== What the task requires ==
If a line in the data has the string "Hidden", please show it.

Items listed in a dataset:
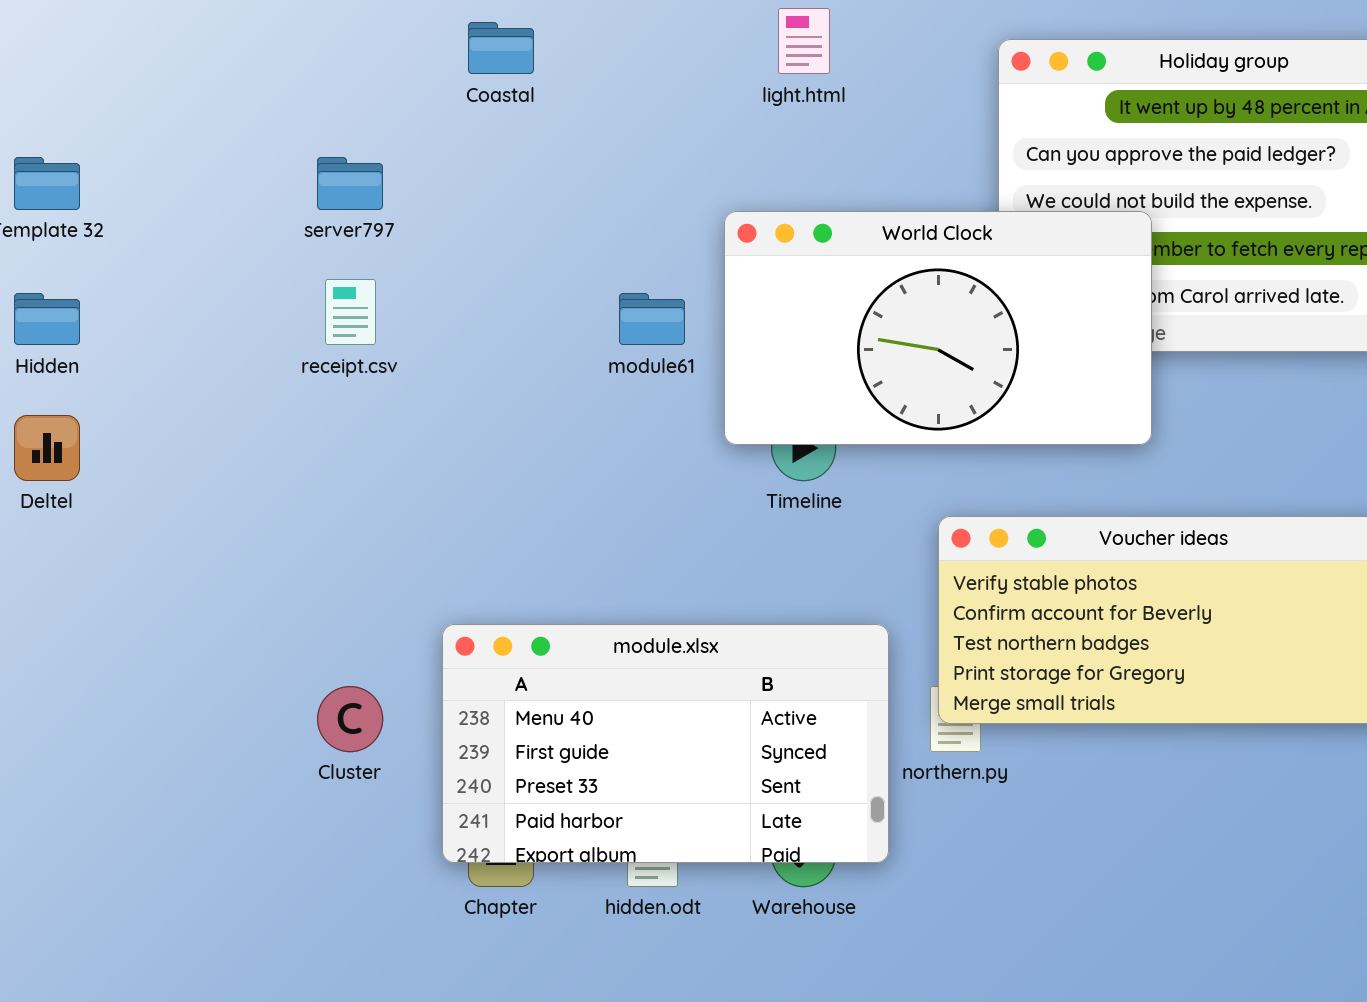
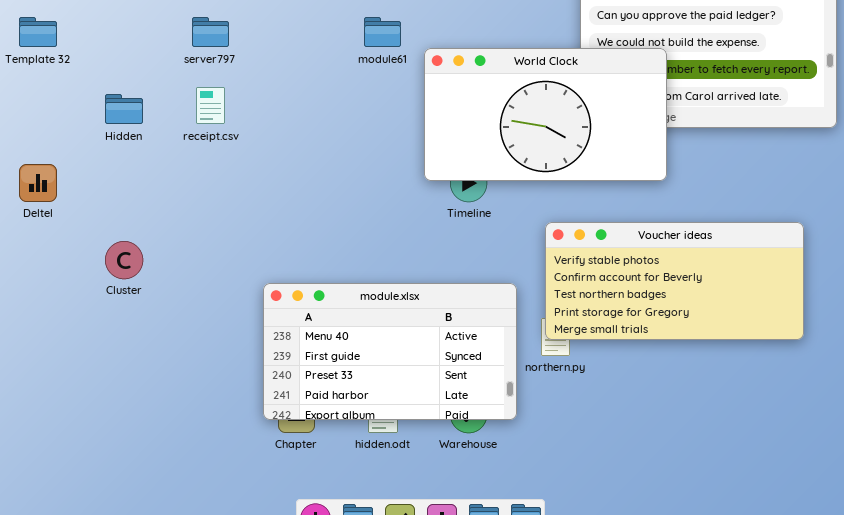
Hidden: [14,293,80,345] -> [105,94,143,124], moved
module61: [619,293,685,345] -> [364,17,401,47], moved
Cluster: [317,686,383,752] -> [105,241,143,279], moved

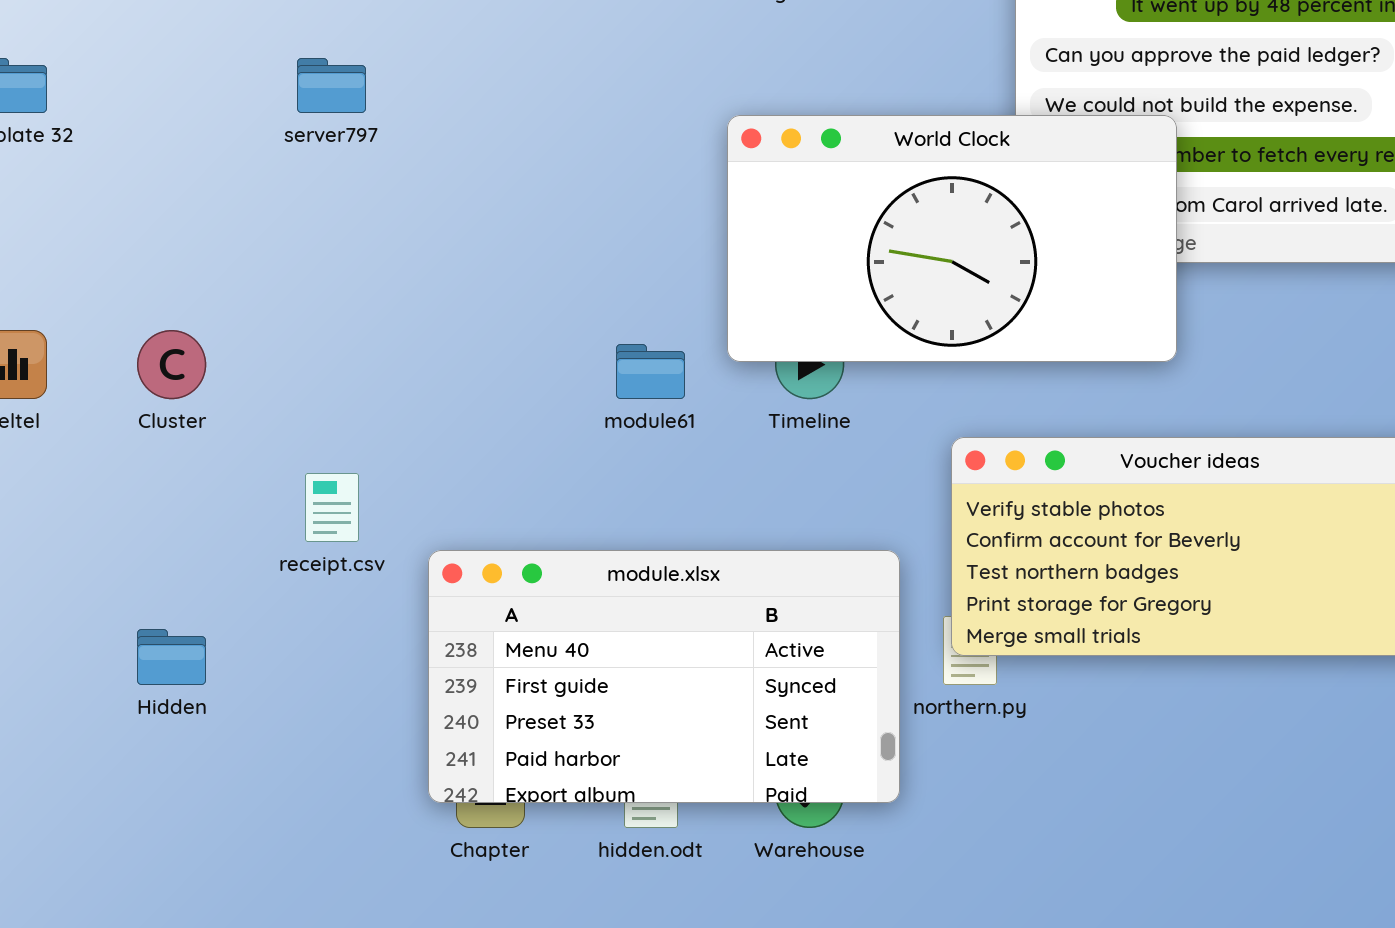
module61: [364,17,401,47] -> [616,344,685,399], moved
receipt.csv: [196,87,225,124] -> [305,473,359,542], moved
Hidden: [105,94,143,124] -> [137,629,206,685], moved
Cluster: [105,241,143,279] -> [137,330,206,399], moved

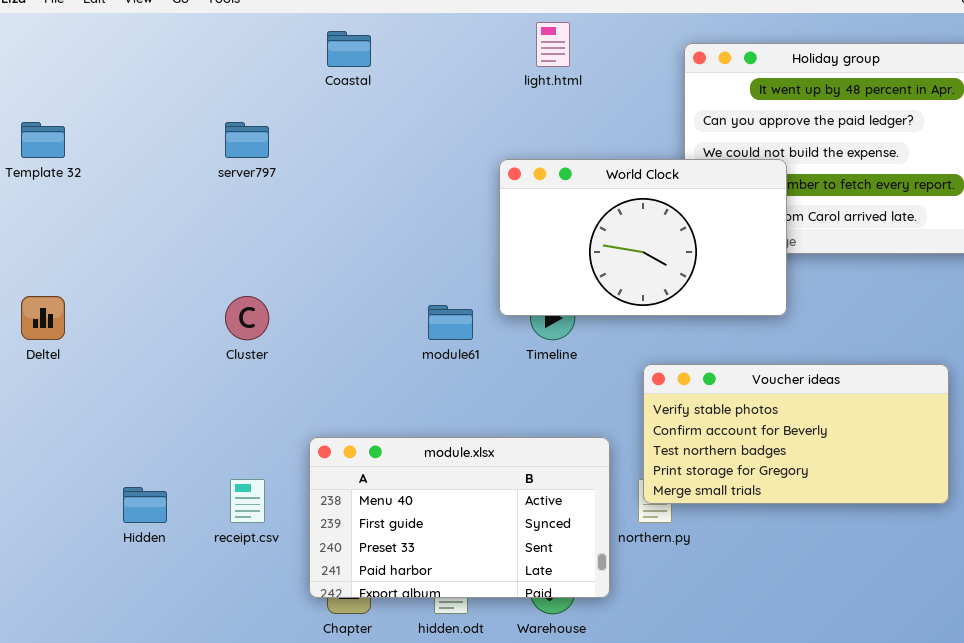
Cluster: [137,330,206,399] -> [225,296,269,340], moved
receipt.csv: [305,473,359,542] -> [230,479,265,523], moved

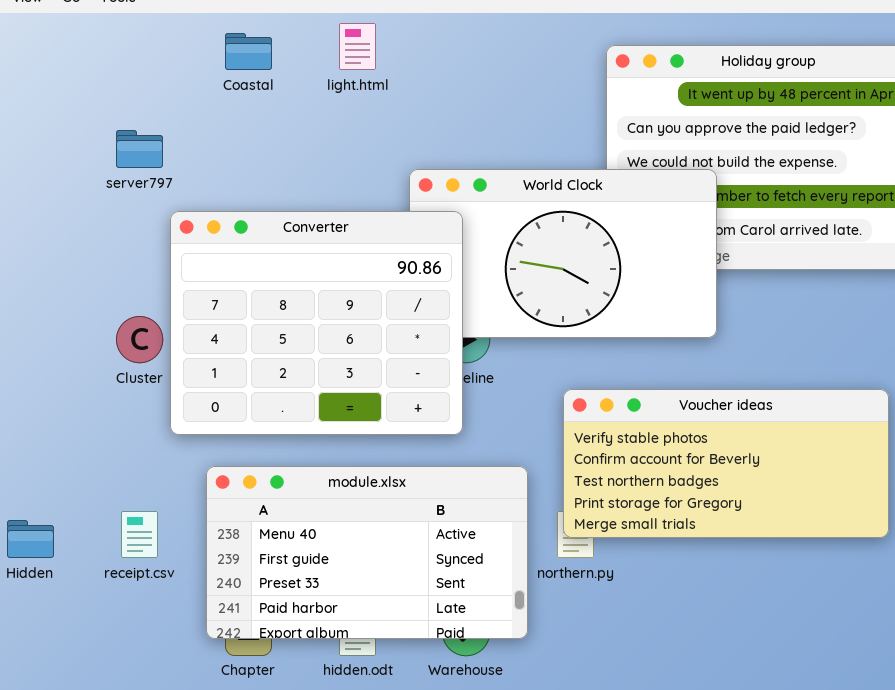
light.html: [536,22,570,67] -> [339,23,376,70], moved
Converter: none -> [170,211,463,435], opened

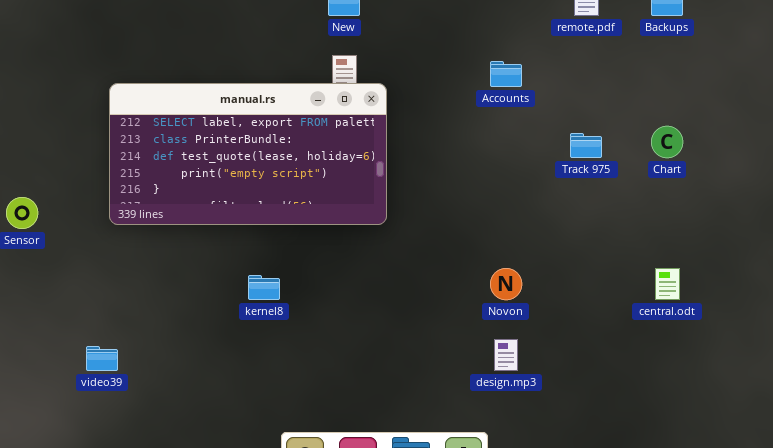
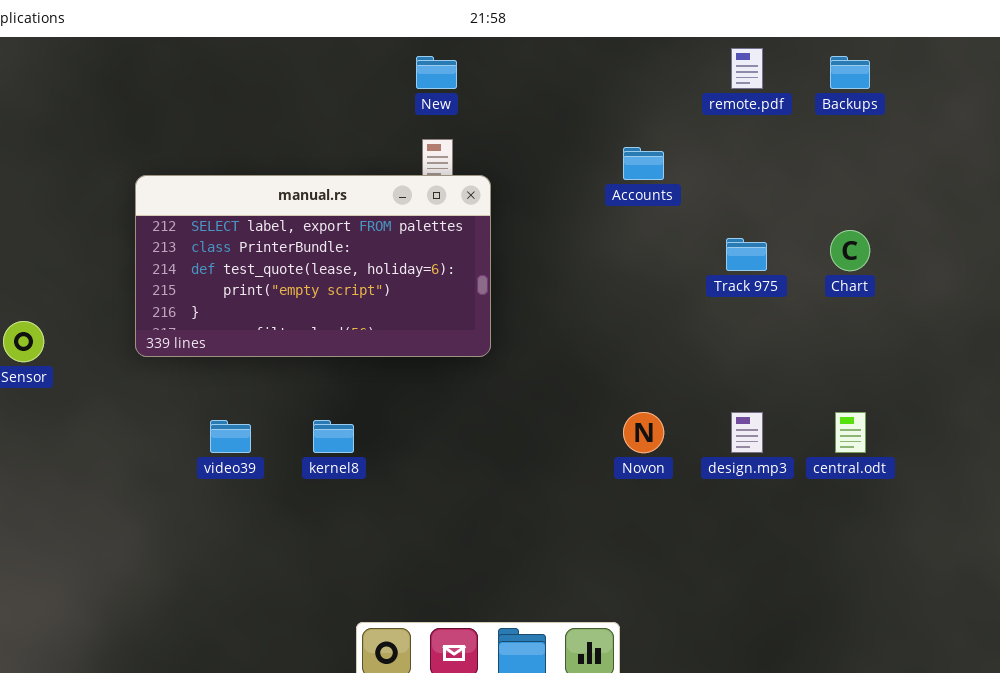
design.mp3: [494,339,518,371] -> [731,412,763,453], moved
video39: [86,346,118,371] -> [210,420,251,453], moved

== Result of this exercise ==
Hidden: [14,293,80,345] -> [105,94,143,124], moved
Hidden: [105,94,143,124] -> [137,629,206,685], moved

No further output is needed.